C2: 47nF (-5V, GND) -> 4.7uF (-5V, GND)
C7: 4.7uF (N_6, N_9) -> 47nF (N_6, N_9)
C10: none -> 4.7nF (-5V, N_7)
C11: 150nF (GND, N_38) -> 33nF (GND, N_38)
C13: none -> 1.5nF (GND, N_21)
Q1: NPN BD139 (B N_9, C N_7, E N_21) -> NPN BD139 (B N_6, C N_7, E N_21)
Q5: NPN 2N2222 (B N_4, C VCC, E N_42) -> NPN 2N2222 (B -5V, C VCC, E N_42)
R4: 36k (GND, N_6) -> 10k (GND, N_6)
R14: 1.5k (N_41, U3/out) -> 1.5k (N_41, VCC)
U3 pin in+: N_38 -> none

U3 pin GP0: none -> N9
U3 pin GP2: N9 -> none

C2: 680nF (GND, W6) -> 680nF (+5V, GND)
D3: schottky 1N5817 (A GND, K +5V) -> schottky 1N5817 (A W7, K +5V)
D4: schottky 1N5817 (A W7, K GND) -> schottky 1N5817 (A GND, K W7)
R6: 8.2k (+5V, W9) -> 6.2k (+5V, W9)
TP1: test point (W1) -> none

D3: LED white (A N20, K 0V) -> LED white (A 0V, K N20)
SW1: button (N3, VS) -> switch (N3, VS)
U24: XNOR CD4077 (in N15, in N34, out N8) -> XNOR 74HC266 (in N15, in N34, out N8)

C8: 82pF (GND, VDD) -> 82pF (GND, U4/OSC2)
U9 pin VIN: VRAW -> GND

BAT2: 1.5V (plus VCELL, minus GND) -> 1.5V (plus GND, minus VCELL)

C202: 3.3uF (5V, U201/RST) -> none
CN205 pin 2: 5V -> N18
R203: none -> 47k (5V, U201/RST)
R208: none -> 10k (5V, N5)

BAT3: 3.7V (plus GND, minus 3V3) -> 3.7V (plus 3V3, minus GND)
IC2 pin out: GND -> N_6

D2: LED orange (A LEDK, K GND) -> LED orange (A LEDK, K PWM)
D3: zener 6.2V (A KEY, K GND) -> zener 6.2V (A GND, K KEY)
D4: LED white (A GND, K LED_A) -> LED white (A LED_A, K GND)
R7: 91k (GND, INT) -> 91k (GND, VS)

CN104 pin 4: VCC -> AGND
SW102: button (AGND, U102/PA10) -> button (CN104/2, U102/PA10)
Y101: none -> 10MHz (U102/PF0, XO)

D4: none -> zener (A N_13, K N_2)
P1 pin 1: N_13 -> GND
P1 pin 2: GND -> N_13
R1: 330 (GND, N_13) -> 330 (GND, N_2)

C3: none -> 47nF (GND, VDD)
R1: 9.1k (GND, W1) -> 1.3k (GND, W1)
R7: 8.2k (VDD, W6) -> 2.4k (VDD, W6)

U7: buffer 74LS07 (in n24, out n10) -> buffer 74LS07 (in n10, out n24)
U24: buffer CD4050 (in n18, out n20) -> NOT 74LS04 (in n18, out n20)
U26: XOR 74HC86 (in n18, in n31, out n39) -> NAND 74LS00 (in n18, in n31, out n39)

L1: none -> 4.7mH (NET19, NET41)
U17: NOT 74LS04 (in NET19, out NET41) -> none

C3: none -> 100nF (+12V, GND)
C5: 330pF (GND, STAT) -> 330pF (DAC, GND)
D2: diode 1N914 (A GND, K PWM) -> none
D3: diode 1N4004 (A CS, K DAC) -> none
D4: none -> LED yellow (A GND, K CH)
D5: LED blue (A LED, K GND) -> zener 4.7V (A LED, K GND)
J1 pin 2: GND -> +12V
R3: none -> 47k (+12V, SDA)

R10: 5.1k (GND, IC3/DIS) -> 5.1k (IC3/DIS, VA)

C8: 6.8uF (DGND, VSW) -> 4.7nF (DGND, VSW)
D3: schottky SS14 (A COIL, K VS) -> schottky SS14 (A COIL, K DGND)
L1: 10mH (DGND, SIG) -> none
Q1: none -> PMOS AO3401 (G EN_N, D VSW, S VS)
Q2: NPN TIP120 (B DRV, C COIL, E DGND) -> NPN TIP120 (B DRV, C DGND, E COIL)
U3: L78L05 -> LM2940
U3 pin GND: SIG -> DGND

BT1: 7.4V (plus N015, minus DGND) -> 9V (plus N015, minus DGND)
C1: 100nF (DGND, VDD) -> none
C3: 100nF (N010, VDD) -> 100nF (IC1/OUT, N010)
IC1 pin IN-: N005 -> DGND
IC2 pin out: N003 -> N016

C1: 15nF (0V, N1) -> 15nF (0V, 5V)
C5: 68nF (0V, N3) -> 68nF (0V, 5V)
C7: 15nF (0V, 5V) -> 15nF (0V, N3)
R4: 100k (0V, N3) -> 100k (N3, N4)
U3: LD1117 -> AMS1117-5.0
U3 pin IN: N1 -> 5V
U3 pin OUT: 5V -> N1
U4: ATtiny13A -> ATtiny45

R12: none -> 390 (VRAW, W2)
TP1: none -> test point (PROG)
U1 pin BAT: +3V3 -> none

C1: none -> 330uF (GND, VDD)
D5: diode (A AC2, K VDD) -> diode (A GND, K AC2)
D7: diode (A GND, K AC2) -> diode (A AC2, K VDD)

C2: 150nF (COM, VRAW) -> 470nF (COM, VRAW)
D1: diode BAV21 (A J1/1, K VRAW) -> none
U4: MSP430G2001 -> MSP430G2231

::::

In the listing above, locate each line with "plus" and copy it.

● **Completed exercise**
BAT2: 1.5V (plus VCELL, minus GND) -> 1.5V (plus GND, minus VCELL)
BAT3: 3.7V (plus GND, minus 3V3) -> 3.7V (plus 3V3, minus GND)
BT1: 7.4V (plus N015, minus DGND) -> 9V (plus N015, minus DGND)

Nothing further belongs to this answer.